Starting at the top line, print the entries below exactly as they are and skip every picture.

===

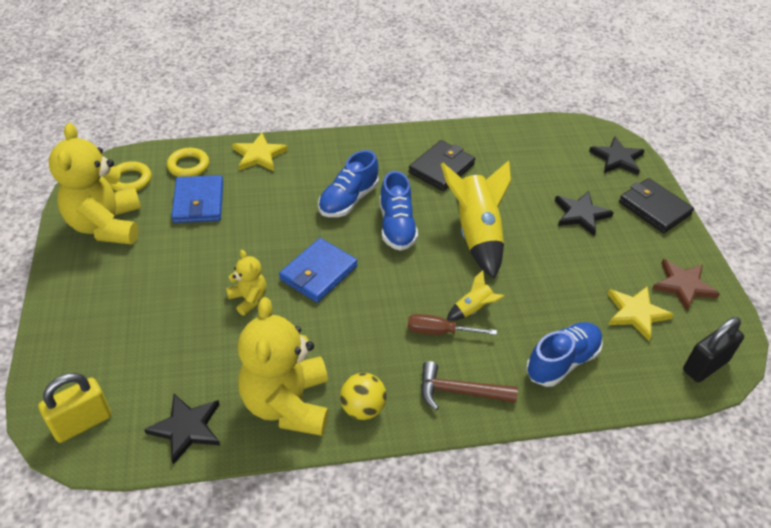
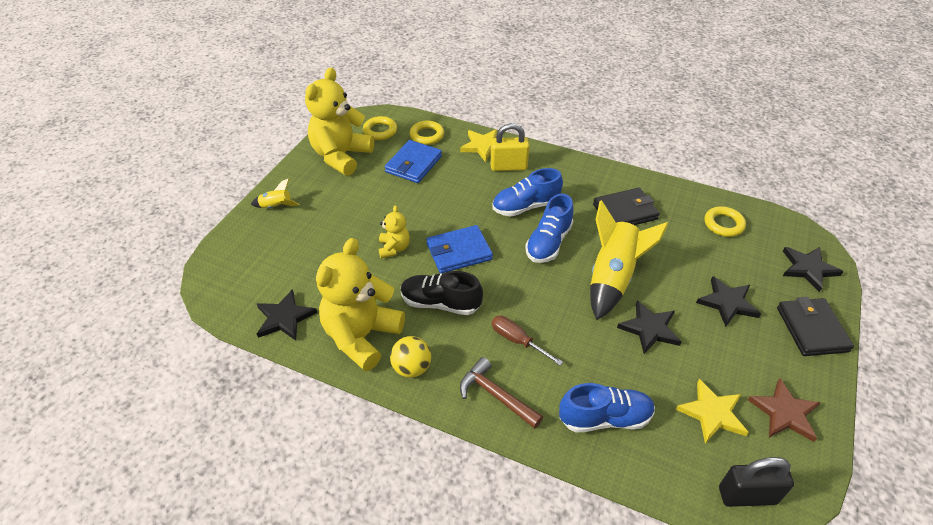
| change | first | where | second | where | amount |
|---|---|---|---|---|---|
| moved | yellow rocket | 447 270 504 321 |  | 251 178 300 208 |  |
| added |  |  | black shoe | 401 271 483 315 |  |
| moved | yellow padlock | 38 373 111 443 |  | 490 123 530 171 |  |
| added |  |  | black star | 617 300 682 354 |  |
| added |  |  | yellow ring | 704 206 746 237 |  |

===

> **Your response**:
| change | first | where | second | where | amount |
|---|---|---|---|---|---|
| moved | yellow rocket | 447 270 504 321 |  | 251 178 300 208 |  |
| added |  |  | black shoe | 401 271 483 315 |  |
| moved | yellow padlock | 38 373 111 443 |  | 490 123 530 171 |  |
| added |  |  | black star | 617 300 682 354 |  |
| added |  |  | yellow ring | 704 206 746 237 |  |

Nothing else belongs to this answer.